* [Exercise aim]: Omit every picture, then return the listing verbatim.

######

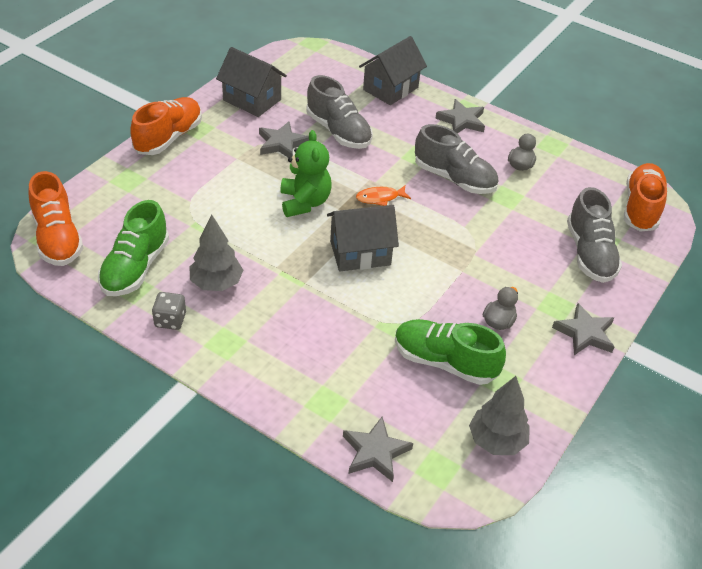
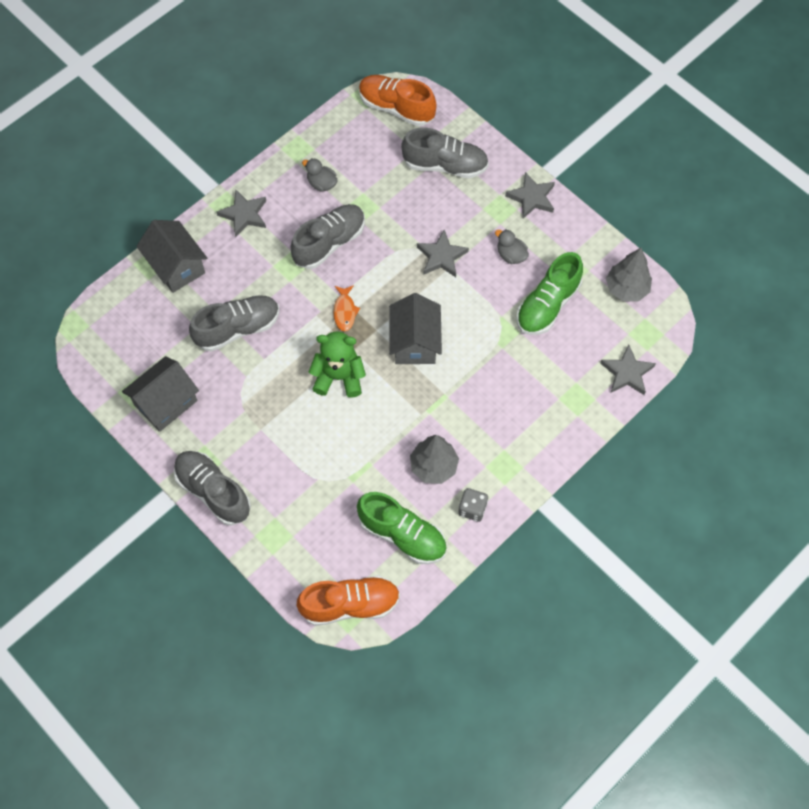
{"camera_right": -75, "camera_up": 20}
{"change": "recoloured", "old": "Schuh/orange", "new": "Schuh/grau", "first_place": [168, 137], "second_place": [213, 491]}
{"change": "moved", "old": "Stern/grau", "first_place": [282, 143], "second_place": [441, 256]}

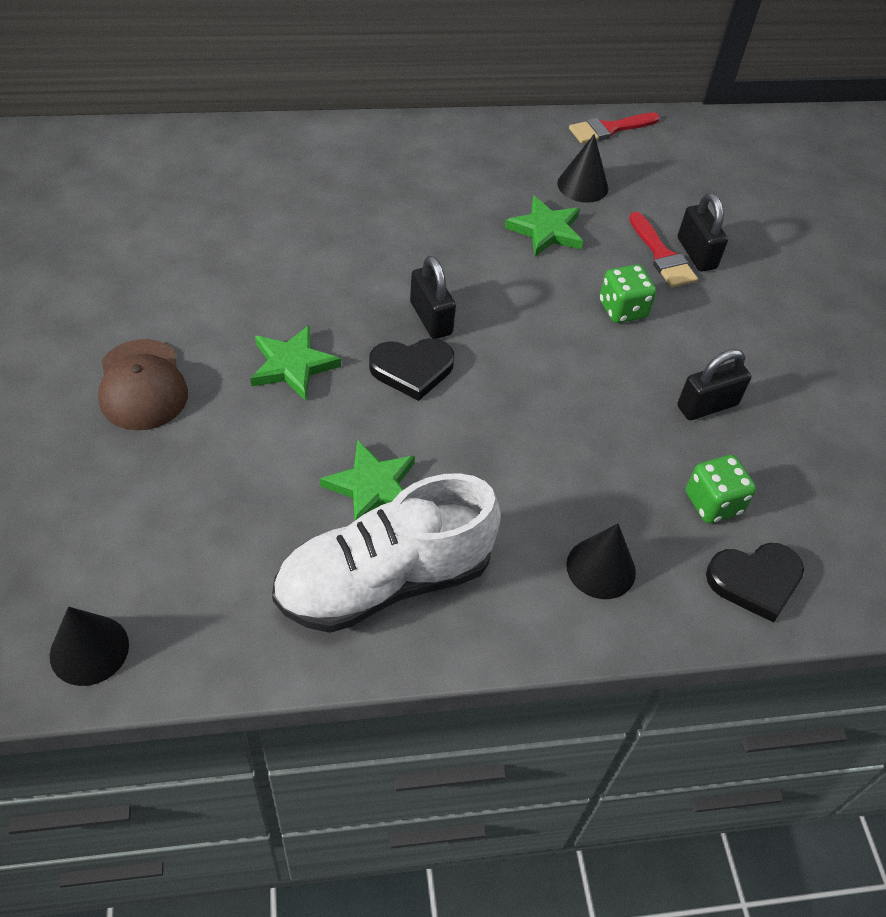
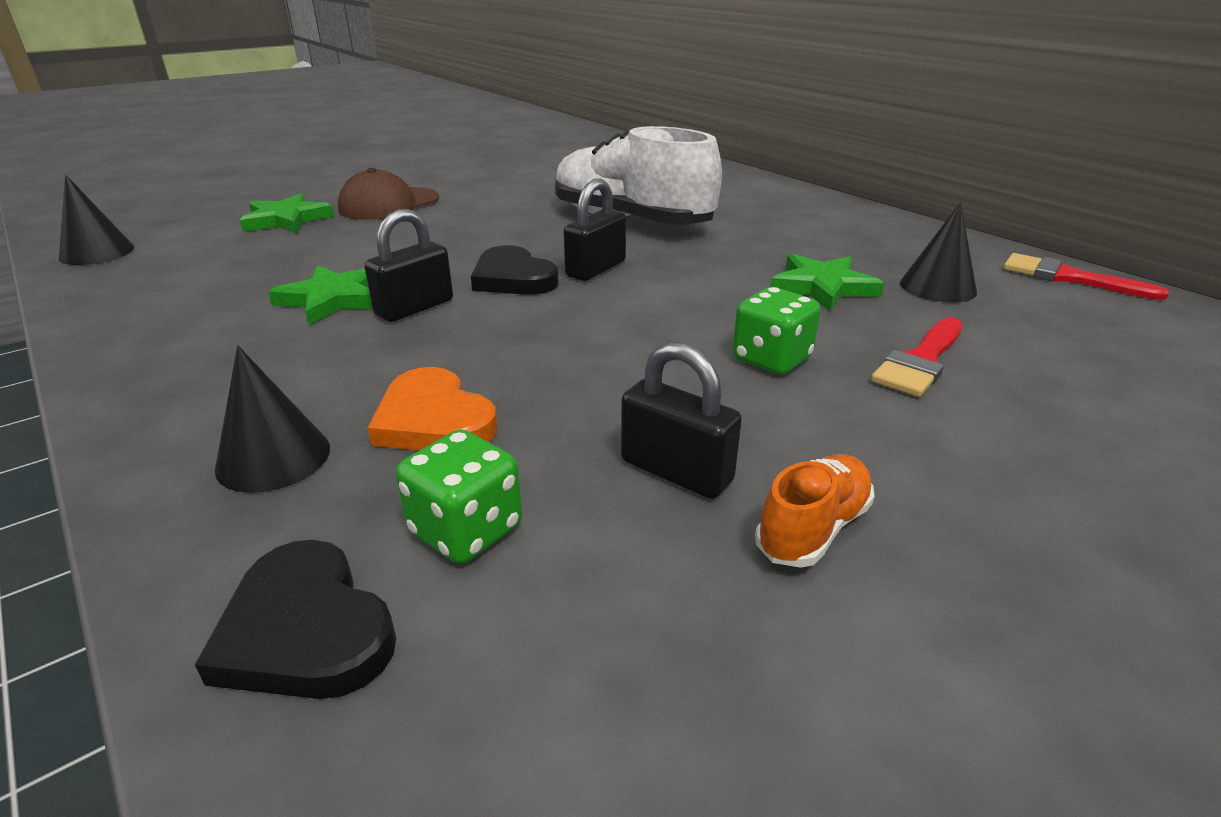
{"camera_right": 65, "camera_up": -20}
{"change": "moved", "old": "Stern/grün", "first_place": [293, 365], "second_place": [286, 219]}
{"change": "moved", "old": "Schuh/weiß", "first_place": [384, 581], "second_place": [631, 221]}
{"change": "moved", "old": "Vorhängeschloss/schwarz", "first_place": [696, 253], "second_place": [414, 308]}
{"change": "added", "new": "Herz/orange", "second_place": [434, 420]}
{"change": "added", "new": "Schuh/orange", "second_place": [813, 528]}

######

* [Solution below]:
{"camera_right": -75, "camera_up": 20}
{"change": "recoloured", "old": "Schuh/orange", "new": "Schuh/grau", "first_place": [168, 137], "second_place": [213, 491]}
{"change": "moved", "old": "Stern/grau", "first_place": [282, 143], "second_place": [441, 256]}

{"camera_right": 65, "camera_up": -20}
{"change": "moved", "old": "Stern/grün", "first_place": [293, 365], "second_place": [286, 219]}
{"change": "moved", "old": "Schuh/weiß", "first_place": [384, 581], "second_place": [631, 221]}
{"change": "moved", "old": "Vorhängeschloss/schwarz", "first_place": [696, 253], "second_place": [414, 308]}
{"change": "added", "new": "Herz/orange", "second_place": [434, 420]}
{"change": "added", "new": "Schuh/orange", "second_place": [813, 528]}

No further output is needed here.